Version difference data:

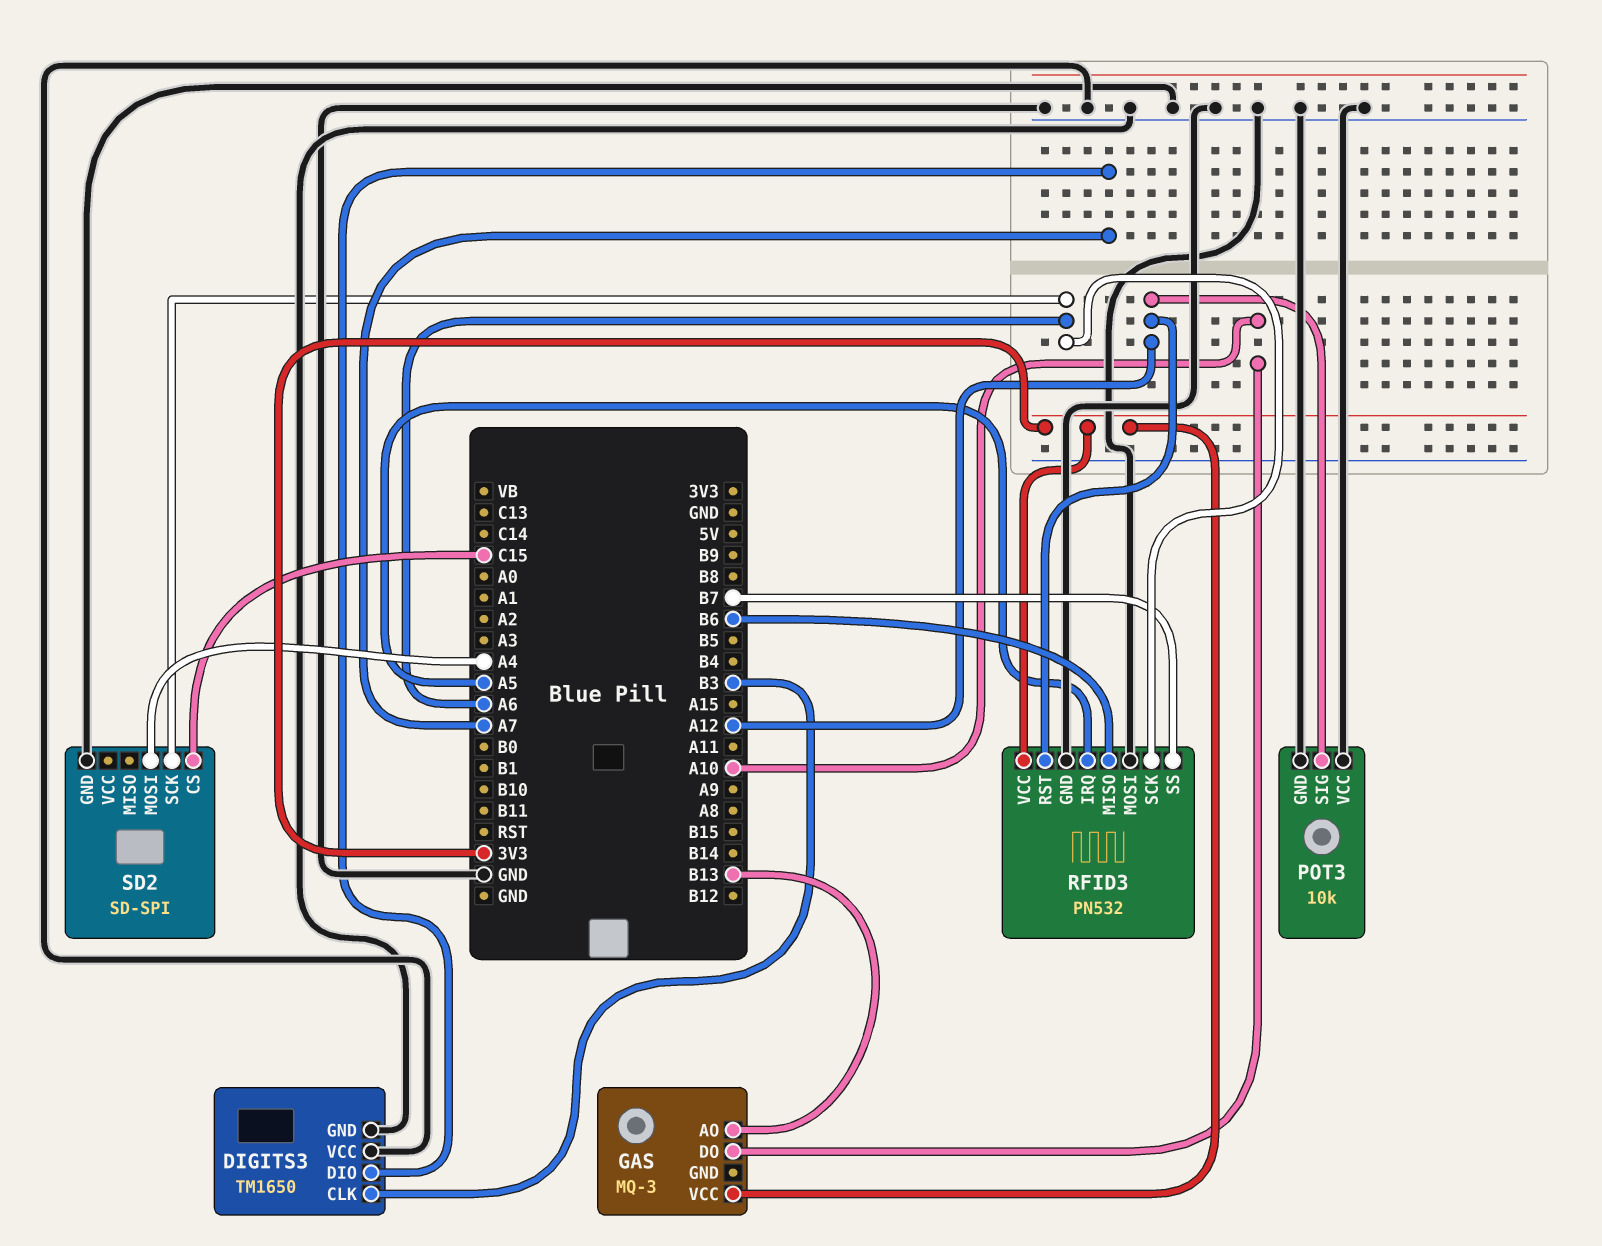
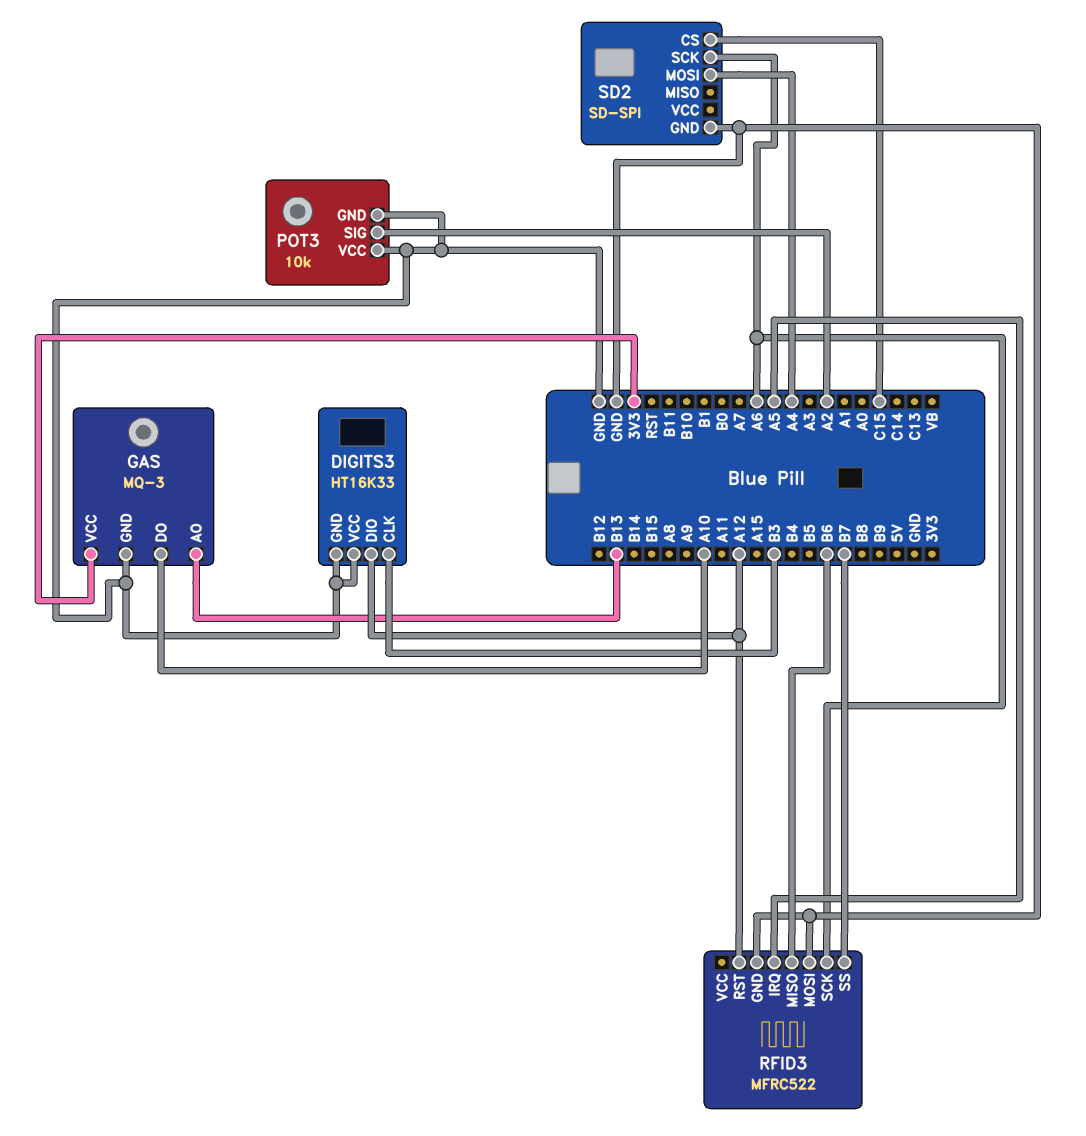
DIGITS3: TM1650 -> HT16K33
DIGITS3 pin DIO: A7 -> A12
GAS pin GND: none -> GND
POT3 pin SIG: A12 -> A2
RFID3: PN532 -> MFRC522
RFID3 pin VCC: 3V3 -> none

**Work request:** Only lines with the word "none" are wanted; pull each of them from the records.

**Exercise answer:**
GAS pin GND: none -> GND
RFID3 pin VCC: 3V3 -> none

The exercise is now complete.